GOAL OF THE EXERCISE:
Please return every line from the entries that has the string "dark" in it.

EXCERPTED RECORDS:

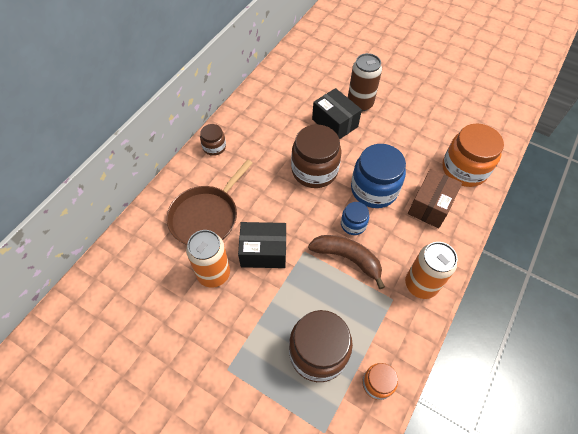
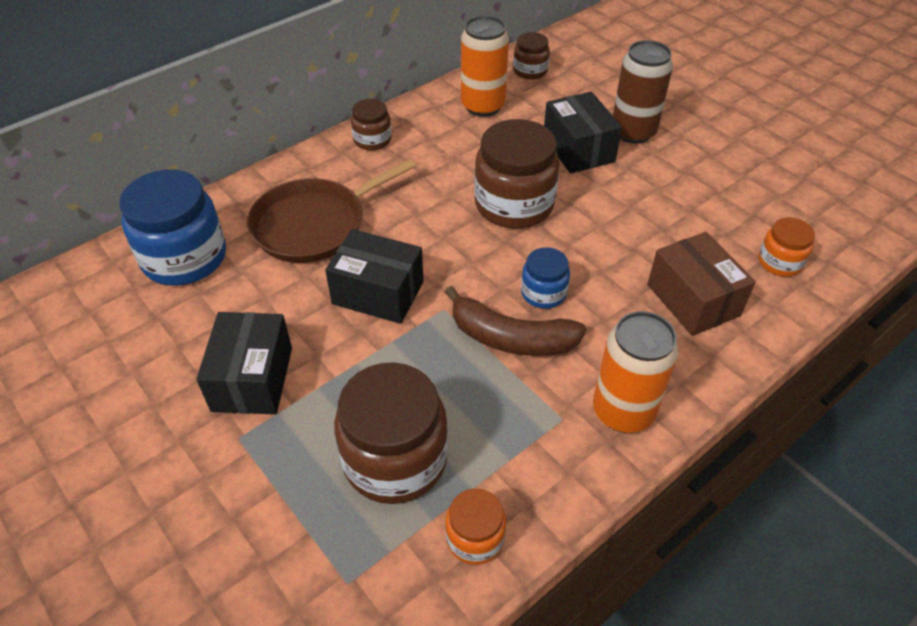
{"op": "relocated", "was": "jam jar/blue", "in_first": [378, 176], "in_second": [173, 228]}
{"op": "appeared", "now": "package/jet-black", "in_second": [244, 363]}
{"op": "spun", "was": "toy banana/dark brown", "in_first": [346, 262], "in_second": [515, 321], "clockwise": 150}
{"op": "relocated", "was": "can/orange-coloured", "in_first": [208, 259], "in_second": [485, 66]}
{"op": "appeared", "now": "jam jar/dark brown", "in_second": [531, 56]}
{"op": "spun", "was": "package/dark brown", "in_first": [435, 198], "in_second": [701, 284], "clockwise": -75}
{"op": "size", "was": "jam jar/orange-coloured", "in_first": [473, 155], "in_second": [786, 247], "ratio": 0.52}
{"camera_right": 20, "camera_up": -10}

FINISHED EXERCISE:
{"op": "spun", "was": "toy banana/dark brown", "in_first": [346, 262], "in_second": [515, 321], "clockwise": 150}
{"op": "appeared", "now": "jam jar/dark brown", "in_second": [531, 56]}
{"op": "spun", "was": "package/dark brown", "in_first": [435, 198], "in_second": [701, 284], "clockwise": -75}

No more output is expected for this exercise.